→ **Stored data**:
____________

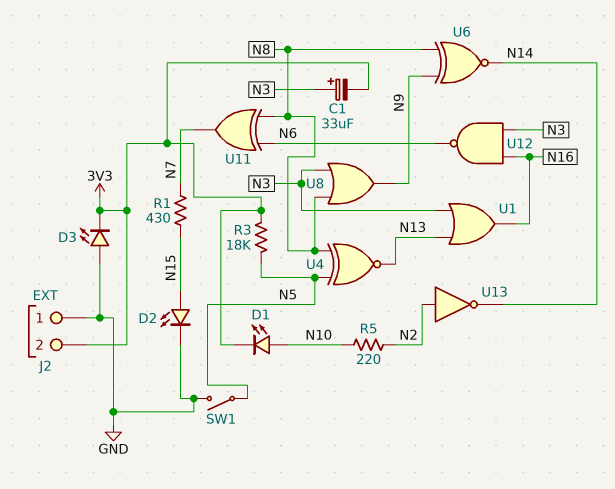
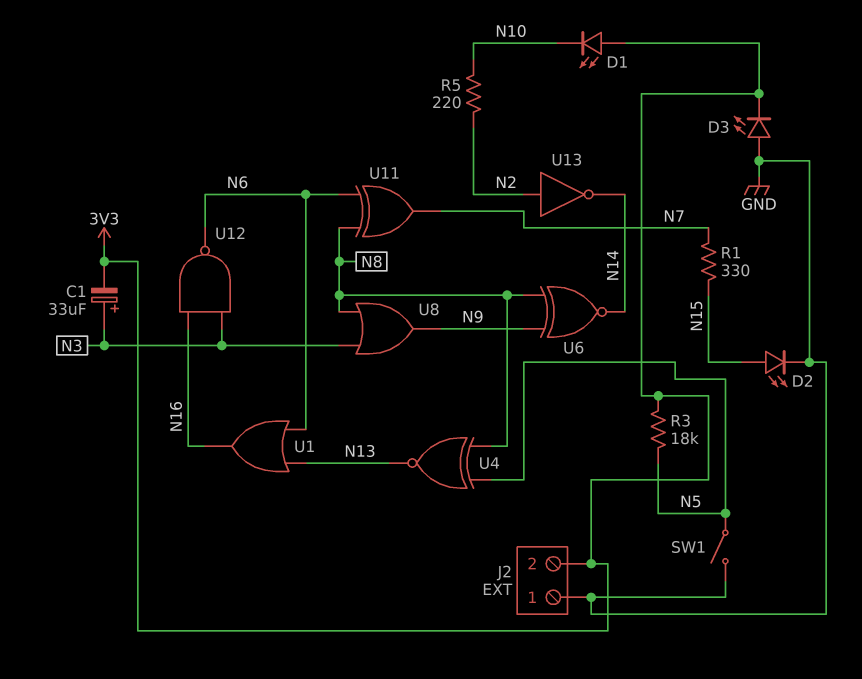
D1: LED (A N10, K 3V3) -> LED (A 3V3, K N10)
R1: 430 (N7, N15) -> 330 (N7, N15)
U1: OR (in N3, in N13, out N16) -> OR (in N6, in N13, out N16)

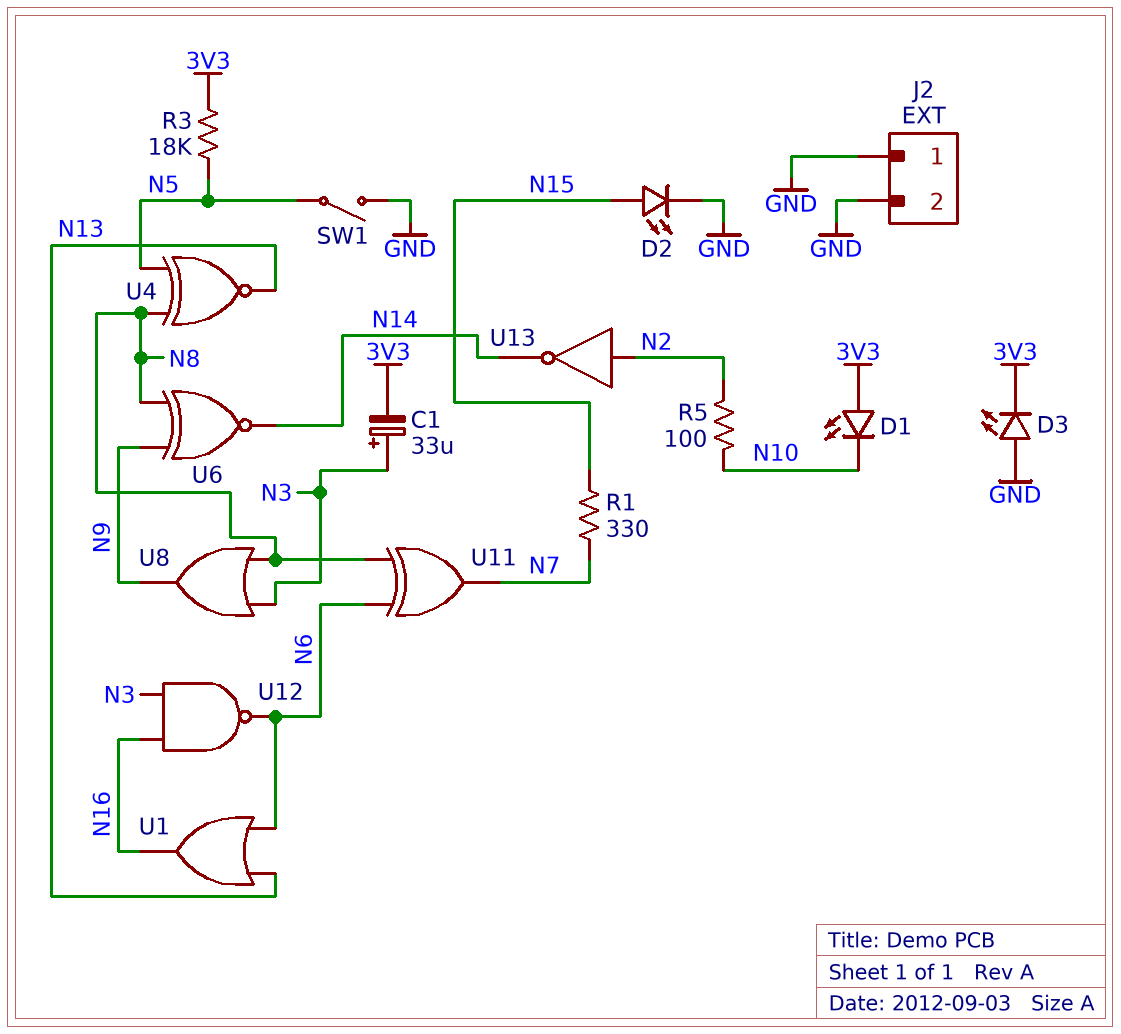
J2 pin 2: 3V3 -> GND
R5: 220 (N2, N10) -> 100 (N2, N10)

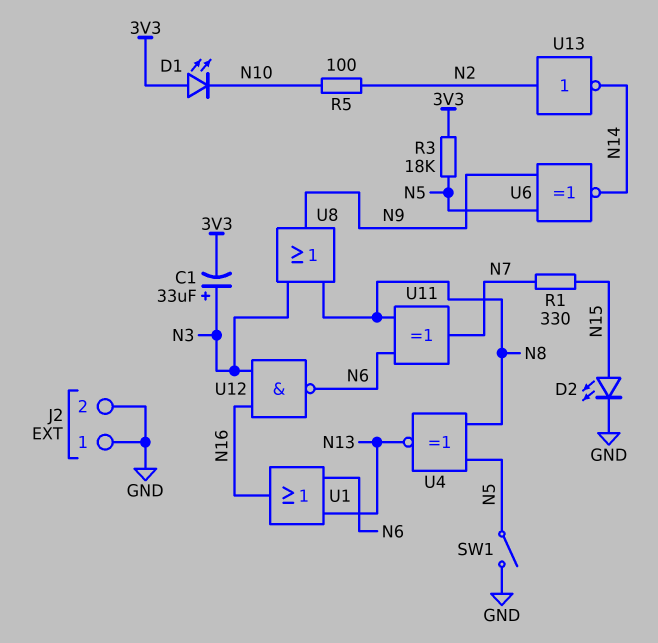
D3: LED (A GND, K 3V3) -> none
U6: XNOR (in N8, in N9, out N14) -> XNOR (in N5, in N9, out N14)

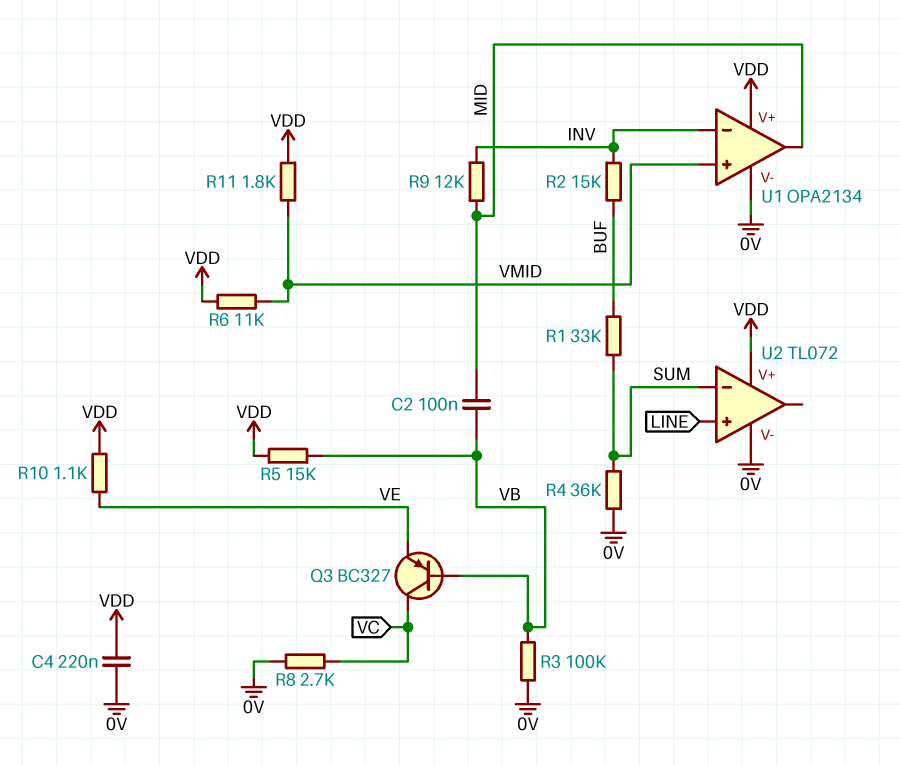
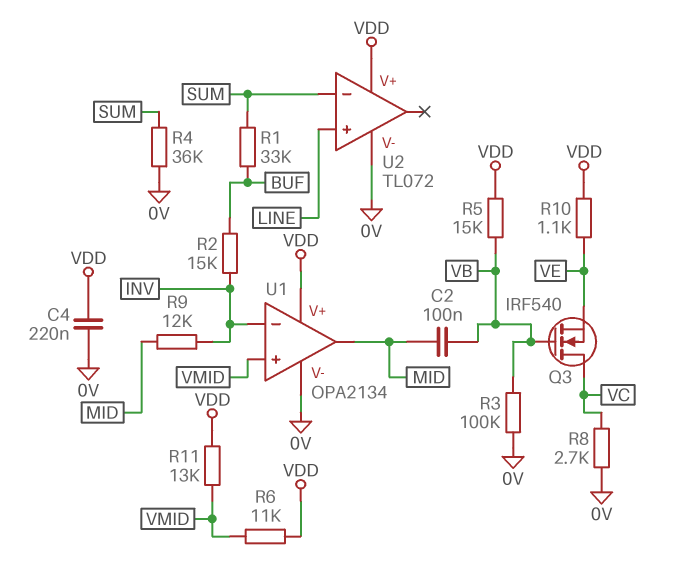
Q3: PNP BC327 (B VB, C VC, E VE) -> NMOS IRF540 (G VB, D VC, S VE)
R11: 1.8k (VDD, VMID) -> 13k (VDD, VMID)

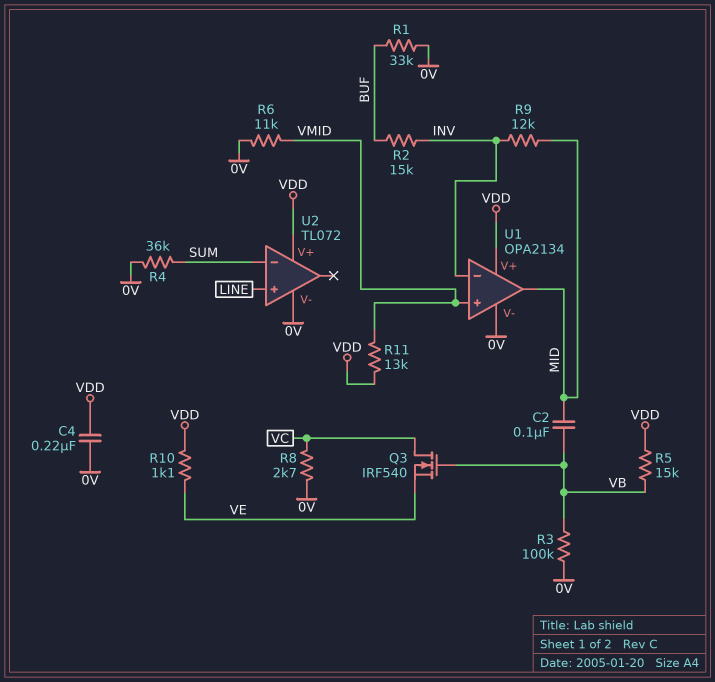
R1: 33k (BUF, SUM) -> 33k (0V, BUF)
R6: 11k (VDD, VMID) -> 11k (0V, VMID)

____________

→ **The problem**: From the first line to the last, set down the data exactly, without the pictures.

→ **Your solution**:
D1: LED (A N10, K 3V3) -> LED (A 3V3, K N10)
R1: 430 (N7, N15) -> 330 (N7, N15)
U1: OR (in N3, in N13, out N16) -> OR (in N6, in N13, out N16)

J2 pin 2: 3V3 -> GND
R5: 220 (N2, N10) -> 100 (N2, N10)

D3: LED (A GND, K 3V3) -> none
U6: XNOR (in N8, in N9, out N14) -> XNOR (in N5, in N9, out N14)

Q3: PNP BC327 (B VB, C VC, E VE) -> NMOS IRF540 (G VB, D VC, S VE)
R11: 1.8k (VDD, VMID) -> 13k (VDD, VMID)

R1: 33k (BUF, SUM) -> 33k (0V, BUF)
R6: 11k (VDD, VMID) -> 11k (0V, VMID)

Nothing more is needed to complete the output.